__MATERIAL TO PROCESS__:

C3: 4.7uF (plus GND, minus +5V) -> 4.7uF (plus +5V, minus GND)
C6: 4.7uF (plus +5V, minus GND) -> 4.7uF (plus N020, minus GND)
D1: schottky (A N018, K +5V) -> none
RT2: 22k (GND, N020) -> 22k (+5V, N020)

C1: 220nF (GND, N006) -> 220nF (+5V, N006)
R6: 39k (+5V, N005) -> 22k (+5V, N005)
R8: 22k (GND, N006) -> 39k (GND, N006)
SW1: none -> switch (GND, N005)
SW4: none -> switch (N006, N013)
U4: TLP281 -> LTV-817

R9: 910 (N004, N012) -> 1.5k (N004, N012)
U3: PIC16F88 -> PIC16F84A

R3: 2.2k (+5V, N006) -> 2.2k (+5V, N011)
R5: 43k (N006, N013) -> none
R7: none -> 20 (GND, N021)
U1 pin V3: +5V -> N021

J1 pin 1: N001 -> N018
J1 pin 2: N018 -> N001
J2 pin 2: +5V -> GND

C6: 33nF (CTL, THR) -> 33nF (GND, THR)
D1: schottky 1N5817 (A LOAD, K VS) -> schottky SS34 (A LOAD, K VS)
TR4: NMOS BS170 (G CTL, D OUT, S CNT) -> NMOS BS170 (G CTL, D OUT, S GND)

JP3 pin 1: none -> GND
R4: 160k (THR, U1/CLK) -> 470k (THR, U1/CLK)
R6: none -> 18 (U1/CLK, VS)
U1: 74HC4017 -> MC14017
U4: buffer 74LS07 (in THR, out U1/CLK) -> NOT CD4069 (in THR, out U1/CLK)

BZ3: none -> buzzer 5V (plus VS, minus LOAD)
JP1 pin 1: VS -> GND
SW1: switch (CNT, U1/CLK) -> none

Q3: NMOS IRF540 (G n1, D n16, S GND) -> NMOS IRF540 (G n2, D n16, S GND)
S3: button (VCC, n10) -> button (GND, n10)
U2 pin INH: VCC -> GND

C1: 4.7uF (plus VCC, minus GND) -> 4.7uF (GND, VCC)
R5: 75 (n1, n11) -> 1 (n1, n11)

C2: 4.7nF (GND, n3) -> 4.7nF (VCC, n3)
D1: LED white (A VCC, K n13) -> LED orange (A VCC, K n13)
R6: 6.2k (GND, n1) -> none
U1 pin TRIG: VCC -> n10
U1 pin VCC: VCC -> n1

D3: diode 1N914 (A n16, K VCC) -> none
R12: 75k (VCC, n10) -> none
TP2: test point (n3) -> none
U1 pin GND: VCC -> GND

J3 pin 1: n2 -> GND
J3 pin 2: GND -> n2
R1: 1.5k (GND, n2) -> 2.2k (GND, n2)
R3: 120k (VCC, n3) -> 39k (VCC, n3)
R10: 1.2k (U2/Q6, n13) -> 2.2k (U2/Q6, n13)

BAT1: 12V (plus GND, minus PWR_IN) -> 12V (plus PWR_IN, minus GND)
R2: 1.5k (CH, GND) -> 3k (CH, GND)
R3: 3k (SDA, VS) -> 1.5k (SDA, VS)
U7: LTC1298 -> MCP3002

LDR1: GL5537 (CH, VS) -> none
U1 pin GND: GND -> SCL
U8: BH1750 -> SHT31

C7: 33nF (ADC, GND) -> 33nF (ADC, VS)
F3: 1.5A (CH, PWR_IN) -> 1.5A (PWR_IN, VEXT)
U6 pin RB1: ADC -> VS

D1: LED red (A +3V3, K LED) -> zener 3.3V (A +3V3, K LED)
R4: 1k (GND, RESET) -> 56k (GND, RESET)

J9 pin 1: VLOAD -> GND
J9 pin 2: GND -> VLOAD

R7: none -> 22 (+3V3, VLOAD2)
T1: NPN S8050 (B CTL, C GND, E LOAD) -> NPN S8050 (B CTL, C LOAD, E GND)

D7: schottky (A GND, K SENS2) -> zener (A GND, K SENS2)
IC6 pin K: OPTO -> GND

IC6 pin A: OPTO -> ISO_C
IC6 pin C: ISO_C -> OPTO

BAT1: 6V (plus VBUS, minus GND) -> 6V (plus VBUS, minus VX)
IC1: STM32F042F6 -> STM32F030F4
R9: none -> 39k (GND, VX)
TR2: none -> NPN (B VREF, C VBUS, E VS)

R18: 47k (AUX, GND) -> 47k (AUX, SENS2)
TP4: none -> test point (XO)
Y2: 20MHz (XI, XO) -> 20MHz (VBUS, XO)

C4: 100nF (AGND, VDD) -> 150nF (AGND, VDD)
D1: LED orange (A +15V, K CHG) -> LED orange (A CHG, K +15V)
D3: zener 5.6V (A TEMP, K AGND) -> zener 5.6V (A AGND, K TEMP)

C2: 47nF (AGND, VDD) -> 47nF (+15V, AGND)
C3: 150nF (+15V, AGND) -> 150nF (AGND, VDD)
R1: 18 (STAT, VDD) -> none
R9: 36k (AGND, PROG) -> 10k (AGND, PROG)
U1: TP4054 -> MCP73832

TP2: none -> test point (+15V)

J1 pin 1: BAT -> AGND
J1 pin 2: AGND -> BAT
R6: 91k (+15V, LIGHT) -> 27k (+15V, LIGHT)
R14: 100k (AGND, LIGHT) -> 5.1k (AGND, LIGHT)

__WORK ITEM__:
Answer with an exact copy of the lines from the one containing "T1: NPN S8050" through the end of the entries above, leaving out everything before.

__ANSWER BOX__:
T1: NPN S8050 (B CTL, C GND, E LOAD) -> NPN S8050 (B CTL, C LOAD, E GND)

D7: schottky (A GND, K SENS2) -> zener (A GND, K SENS2)
IC6 pin K: OPTO -> GND

IC6 pin A: OPTO -> ISO_C
IC6 pin C: ISO_C -> OPTO

BAT1: 6V (plus VBUS, minus GND) -> 6V (plus VBUS, minus VX)
IC1: STM32F042F6 -> STM32F030F4
R9: none -> 39k (GND, VX)
TR2: none -> NPN (B VREF, C VBUS, E VS)

R18: 47k (AUX, GND) -> 47k (AUX, SENS2)
TP4: none -> test point (XO)
Y2: 20MHz (XI, XO) -> 20MHz (VBUS, XO)

C4: 100nF (AGND, VDD) -> 150nF (AGND, VDD)
D1: LED orange (A +15V, K CHG) -> LED orange (A CHG, K +15V)
D3: zener 5.6V (A TEMP, K AGND) -> zener 5.6V (A AGND, K TEMP)

C2: 47nF (AGND, VDD) -> 47nF (+15V, AGND)
C3: 150nF (+15V, AGND) -> 150nF (AGND, VDD)
R1: 18 (STAT, VDD) -> none
R9: 36k (AGND, PROG) -> 10k (AGND, PROG)
U1: TP4054 -> MCP73832

TP2: none -> test point (+15V)

J1 pin 1: BAT -> AGND
J1 pin 2: AGND -> BAT
R6: 91k (+15V, LIGHT) -> 27k (+15V, LIGHT)
R14: 100k (AGND, LIGHT) -> 5.1k (AGND, LIGHT)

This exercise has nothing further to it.